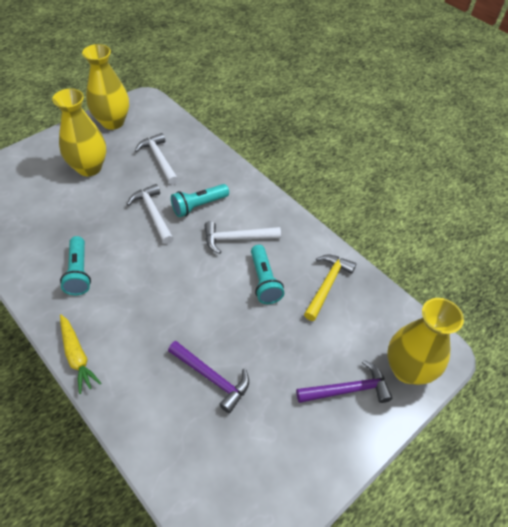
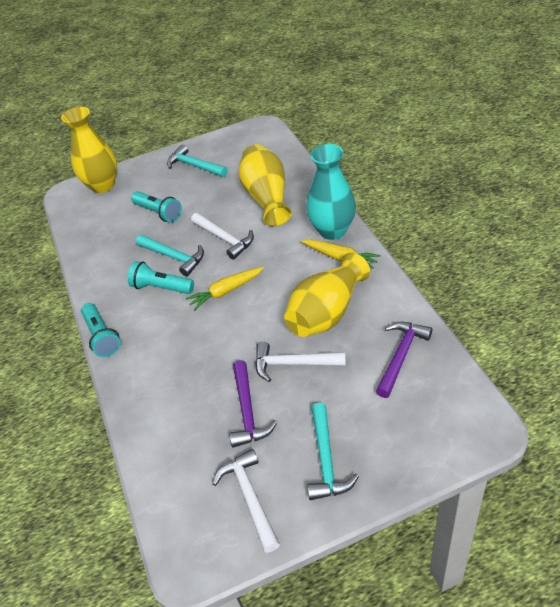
turquoise hammer: 0 -> 3
turquoise vase: 0 -> 1
yellow carrot: 1 -> 2
yellow hammer: 1 -> 0

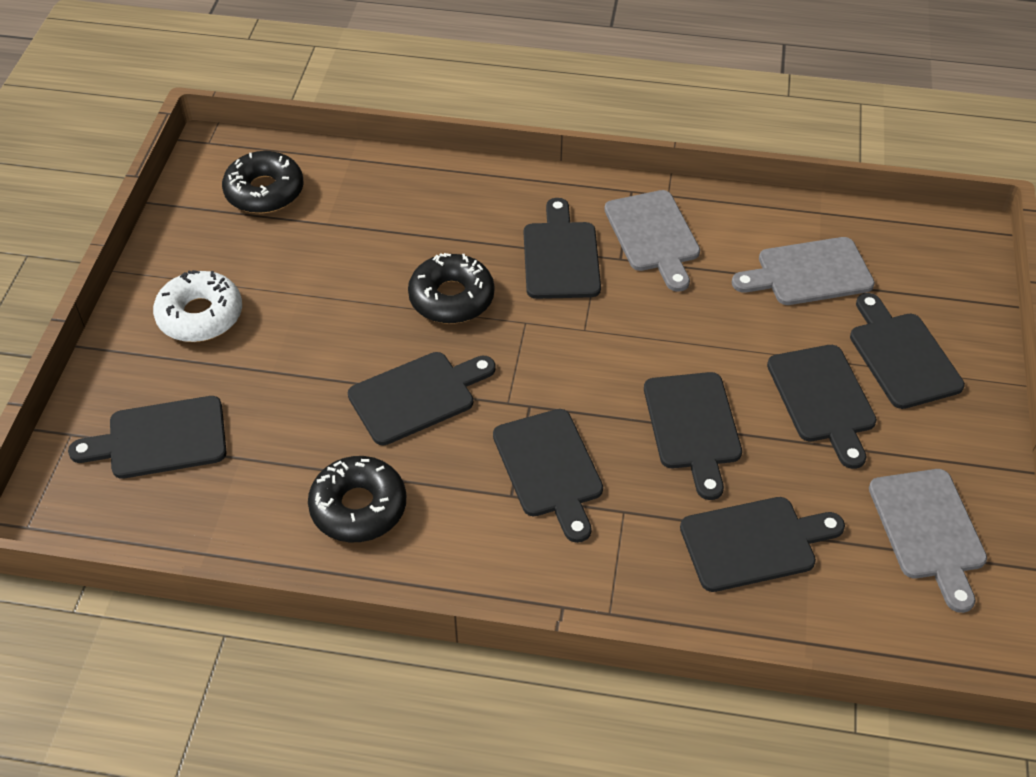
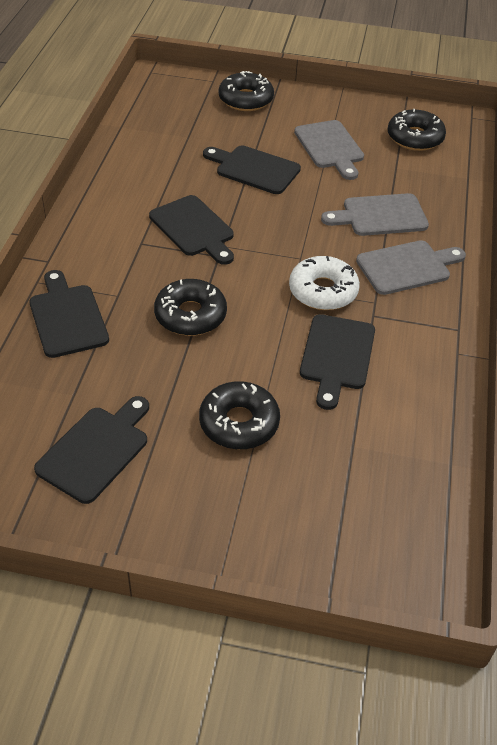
black cutting board: 8 -> 5
black donut: 3 -> 4

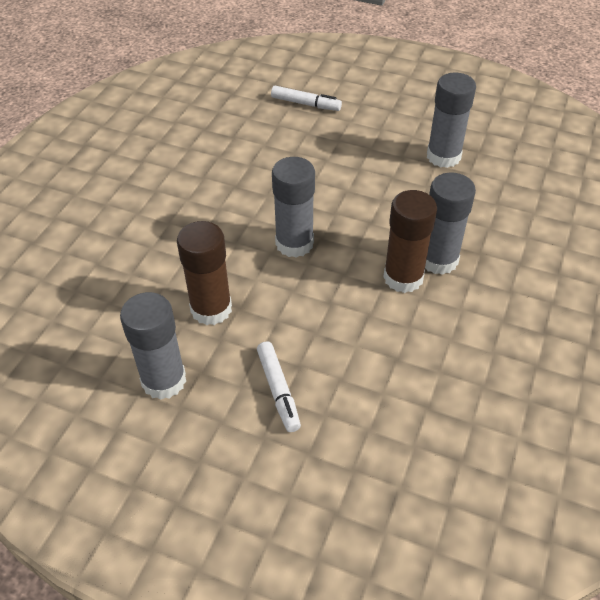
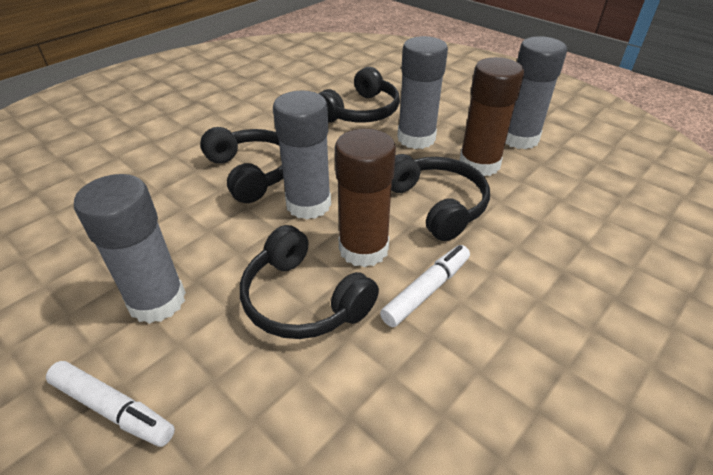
black headphones: 0 -> 4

Directions: What the reply must contain is an exact transcription of the data above and none of its pictures.

Response:
turquoise hammer: 0 -> 3
turquoise vase: 0 -> 1
yellow carrot: 1 -> 2
yellow hammer: 1 -> 0

black cutting board: 8 -> 5
black donut: 3 -> 4

black headphones: 0 -> 4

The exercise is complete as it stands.